§ **SOURCE MATERIAL**:
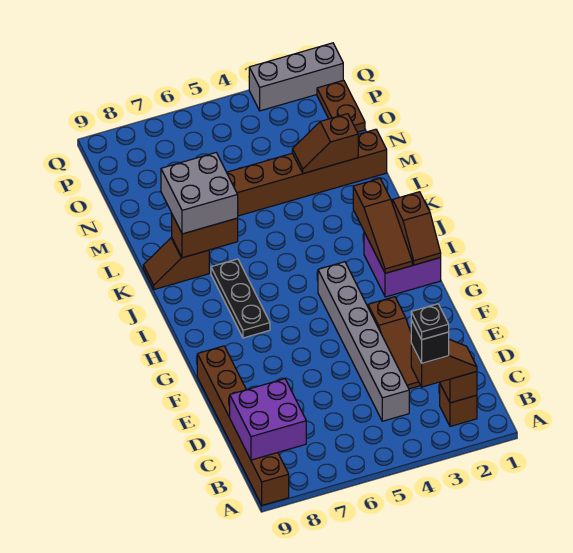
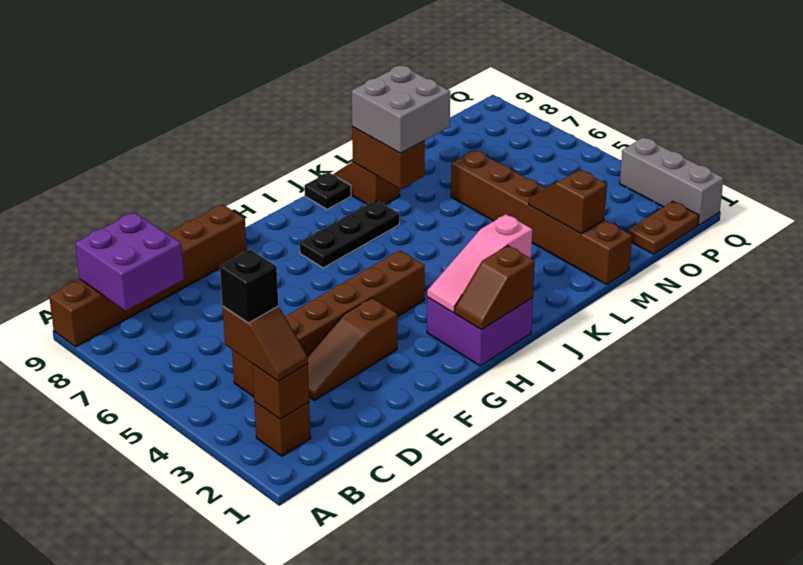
black plate B3 level 5 -> black plate J9 level 1
grey brick C4:H4 level 1 -> brown brick C4:H4 level 1
brown slope H2:J2 level 2 top J -> pink slope H2:J2 level 2 top J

§ **TASK REQUIREMENTS**: Write out the listing again word for word, but without its pictures.

§ **EXERCISE SOLUTION**:
black plate B3 level 5 -> black plate J9 level 1
grey brick C4:H4 level 1 -> brown brick C4:H4 level 1
brown slope H2:J2 level 2 top J -> pink slope H2:J2 level 2 top J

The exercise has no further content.